PROVIDED MATERIAL
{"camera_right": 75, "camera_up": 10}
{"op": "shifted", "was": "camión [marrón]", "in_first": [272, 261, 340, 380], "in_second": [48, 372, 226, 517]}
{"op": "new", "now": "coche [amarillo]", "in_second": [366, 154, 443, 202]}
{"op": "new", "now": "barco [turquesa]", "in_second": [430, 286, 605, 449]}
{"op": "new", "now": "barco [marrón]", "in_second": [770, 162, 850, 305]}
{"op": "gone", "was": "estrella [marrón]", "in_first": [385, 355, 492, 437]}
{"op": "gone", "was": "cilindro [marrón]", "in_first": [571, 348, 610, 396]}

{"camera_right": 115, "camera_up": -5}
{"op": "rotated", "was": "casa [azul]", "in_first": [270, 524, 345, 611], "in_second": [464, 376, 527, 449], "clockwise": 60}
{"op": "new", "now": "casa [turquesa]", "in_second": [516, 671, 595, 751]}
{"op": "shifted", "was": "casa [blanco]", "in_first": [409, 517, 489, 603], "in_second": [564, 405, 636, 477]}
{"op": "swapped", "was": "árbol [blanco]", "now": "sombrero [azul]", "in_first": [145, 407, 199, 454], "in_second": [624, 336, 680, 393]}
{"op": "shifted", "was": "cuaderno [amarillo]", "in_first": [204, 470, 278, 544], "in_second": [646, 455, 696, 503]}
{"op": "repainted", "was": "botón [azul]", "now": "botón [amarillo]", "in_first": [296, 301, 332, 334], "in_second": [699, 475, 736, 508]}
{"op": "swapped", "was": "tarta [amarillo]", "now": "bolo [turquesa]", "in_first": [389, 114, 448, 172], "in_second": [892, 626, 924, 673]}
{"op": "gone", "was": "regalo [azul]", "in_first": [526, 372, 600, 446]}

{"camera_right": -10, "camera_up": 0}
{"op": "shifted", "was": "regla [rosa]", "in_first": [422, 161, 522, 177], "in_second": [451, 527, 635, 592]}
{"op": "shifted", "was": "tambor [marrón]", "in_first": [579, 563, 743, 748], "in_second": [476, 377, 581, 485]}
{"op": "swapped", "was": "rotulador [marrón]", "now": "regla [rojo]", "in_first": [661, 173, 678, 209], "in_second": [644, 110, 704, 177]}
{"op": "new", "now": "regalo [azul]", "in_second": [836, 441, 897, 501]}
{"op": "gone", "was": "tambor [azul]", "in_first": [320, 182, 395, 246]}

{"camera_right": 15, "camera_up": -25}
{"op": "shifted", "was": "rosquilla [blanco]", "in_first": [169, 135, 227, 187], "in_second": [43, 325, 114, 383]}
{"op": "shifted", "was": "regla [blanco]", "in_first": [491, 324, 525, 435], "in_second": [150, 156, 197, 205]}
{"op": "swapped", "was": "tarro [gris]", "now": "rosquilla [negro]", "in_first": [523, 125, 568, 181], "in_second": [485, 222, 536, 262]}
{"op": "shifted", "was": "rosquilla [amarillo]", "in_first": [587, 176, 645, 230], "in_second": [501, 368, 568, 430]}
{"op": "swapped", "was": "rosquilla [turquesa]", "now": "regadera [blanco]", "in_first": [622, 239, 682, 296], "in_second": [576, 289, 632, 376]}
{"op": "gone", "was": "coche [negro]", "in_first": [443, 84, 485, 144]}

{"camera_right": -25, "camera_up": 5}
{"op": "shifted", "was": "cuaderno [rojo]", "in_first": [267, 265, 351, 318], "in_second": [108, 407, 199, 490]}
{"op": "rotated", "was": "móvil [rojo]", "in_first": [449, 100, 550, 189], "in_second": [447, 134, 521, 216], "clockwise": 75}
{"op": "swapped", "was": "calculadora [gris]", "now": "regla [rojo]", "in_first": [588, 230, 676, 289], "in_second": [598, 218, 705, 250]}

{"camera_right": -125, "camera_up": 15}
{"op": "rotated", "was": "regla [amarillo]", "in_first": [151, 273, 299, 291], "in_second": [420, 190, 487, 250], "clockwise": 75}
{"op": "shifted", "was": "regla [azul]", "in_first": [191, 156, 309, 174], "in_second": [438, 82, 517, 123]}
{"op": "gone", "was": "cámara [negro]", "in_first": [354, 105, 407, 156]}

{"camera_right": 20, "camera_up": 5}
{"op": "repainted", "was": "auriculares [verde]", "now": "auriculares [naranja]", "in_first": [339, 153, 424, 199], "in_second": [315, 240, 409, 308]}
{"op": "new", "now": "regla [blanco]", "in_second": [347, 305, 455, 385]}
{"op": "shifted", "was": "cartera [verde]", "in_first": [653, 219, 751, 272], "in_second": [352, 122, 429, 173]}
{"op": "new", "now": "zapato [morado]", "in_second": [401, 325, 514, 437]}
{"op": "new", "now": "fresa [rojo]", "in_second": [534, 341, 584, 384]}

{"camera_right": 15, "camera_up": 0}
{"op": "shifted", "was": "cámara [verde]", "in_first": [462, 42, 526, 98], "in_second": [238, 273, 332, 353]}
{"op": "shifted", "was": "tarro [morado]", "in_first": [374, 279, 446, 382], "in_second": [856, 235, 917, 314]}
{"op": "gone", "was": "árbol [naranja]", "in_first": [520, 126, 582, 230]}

TASK DESCRIPTION
Report only a number, the count of lines in the listing that contain the word "barco".

RESULT BELOW
2